> **WHAT NEEDS TO BE DONE**:
The task calls for each line of the records below in which the word "house" appears.

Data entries
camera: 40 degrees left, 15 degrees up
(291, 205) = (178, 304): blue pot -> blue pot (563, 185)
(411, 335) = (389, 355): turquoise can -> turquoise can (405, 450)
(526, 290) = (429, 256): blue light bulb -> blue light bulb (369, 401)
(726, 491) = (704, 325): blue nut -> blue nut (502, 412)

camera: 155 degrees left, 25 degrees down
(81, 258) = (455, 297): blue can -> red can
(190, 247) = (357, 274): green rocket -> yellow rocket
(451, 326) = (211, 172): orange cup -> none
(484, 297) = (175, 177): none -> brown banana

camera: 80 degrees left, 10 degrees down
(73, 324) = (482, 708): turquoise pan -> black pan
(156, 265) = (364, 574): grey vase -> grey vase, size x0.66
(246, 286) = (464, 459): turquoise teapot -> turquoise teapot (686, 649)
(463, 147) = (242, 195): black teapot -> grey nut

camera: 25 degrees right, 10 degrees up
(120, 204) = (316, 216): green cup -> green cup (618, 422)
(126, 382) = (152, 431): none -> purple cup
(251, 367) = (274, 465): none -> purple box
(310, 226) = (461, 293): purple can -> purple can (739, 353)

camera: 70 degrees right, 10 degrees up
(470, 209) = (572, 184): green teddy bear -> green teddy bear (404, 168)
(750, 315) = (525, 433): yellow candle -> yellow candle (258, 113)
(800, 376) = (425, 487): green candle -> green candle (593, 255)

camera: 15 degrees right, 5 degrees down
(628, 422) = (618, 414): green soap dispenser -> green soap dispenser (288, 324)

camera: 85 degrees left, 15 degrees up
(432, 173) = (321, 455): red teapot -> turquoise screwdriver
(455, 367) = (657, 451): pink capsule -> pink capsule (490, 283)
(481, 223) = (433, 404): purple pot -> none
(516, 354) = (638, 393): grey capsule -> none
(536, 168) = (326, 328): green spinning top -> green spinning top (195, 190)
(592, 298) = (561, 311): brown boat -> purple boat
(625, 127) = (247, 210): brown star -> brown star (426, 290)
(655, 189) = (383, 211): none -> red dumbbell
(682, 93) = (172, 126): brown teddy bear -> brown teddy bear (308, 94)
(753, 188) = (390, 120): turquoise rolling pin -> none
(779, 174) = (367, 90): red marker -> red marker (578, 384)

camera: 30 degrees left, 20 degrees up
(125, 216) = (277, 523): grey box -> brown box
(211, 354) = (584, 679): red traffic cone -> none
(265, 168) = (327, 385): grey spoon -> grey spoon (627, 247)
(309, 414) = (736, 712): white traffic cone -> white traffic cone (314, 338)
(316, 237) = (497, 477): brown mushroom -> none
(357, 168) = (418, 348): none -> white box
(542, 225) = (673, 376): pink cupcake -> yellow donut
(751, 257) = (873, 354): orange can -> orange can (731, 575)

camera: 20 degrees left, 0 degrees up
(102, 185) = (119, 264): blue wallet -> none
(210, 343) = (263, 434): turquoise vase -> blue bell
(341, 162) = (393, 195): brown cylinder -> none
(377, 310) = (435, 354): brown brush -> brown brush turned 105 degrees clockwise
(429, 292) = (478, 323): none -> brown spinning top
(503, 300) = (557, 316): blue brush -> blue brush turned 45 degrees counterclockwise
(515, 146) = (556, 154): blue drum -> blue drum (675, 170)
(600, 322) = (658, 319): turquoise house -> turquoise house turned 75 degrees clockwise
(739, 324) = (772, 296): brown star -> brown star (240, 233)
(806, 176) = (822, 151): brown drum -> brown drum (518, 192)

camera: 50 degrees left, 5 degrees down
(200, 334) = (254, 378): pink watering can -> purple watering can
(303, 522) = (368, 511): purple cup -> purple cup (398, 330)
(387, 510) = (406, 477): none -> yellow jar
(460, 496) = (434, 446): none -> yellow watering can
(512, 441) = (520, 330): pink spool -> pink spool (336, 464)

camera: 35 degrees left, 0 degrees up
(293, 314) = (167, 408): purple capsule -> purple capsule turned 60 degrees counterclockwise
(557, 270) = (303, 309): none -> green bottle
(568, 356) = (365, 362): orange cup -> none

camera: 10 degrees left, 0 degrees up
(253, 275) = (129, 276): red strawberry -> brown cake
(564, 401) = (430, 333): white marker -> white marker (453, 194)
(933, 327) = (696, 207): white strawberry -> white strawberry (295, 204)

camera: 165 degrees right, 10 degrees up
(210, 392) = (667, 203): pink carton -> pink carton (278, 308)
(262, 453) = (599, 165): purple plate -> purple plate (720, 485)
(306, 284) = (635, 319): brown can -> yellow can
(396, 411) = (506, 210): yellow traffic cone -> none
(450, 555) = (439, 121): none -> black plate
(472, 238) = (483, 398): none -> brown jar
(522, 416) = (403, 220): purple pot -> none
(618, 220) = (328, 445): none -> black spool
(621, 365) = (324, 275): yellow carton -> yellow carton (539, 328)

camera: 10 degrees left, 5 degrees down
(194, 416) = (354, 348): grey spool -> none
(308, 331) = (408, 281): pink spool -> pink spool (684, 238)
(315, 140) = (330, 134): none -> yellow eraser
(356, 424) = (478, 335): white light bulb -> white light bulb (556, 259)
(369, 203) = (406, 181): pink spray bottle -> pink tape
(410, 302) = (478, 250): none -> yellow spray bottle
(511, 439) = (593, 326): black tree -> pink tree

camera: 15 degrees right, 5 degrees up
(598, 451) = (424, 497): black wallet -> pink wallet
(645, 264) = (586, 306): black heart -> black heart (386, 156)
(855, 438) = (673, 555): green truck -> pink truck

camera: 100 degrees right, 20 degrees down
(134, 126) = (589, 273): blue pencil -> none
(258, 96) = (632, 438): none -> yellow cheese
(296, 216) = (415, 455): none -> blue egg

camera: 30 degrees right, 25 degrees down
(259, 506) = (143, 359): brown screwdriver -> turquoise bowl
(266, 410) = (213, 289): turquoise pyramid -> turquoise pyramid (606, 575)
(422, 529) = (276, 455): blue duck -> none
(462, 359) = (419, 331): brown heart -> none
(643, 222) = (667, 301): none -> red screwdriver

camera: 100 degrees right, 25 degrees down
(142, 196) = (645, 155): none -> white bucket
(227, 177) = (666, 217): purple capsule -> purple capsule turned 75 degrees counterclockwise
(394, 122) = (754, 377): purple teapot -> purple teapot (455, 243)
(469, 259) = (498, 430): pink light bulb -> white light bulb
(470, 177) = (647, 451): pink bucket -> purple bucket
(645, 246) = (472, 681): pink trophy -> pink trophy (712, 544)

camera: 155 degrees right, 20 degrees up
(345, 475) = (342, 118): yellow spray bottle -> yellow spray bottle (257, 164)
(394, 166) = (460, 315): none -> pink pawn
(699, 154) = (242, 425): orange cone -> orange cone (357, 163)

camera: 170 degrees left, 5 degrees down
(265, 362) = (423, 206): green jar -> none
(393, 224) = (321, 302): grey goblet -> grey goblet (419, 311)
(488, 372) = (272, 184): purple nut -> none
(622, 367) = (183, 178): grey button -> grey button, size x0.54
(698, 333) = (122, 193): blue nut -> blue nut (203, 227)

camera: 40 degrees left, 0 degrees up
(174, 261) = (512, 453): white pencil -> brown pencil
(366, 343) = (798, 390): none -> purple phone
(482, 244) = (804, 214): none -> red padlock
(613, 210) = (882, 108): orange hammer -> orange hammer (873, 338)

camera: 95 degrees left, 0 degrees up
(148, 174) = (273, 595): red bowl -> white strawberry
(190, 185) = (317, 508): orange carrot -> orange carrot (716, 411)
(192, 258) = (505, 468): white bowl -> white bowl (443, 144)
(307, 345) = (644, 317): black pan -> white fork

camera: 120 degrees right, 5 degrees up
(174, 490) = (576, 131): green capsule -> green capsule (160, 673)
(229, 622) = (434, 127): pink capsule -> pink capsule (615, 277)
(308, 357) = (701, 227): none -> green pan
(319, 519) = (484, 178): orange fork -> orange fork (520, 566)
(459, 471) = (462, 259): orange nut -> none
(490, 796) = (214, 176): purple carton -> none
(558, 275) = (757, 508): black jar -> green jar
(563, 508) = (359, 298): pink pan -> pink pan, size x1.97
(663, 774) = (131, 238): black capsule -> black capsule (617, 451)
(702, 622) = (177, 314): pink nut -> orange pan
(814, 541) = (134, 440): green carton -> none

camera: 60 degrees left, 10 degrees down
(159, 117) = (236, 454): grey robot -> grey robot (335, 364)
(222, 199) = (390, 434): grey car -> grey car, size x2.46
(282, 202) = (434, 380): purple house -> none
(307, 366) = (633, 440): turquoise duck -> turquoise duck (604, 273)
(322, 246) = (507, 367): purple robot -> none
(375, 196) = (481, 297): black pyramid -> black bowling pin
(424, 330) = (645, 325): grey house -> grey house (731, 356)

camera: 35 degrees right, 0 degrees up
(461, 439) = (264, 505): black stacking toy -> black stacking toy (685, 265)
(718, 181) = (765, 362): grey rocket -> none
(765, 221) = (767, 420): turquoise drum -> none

> **RESULT OF THIS TASK**:
(600, 322) = (658, 319): turquoise house -> turquoise house turned 75 degrees clockwise
(282, 202) = (434, 380): purple house -> none
(424, 330) = (645, 325): grey house -> grey house (731, 356)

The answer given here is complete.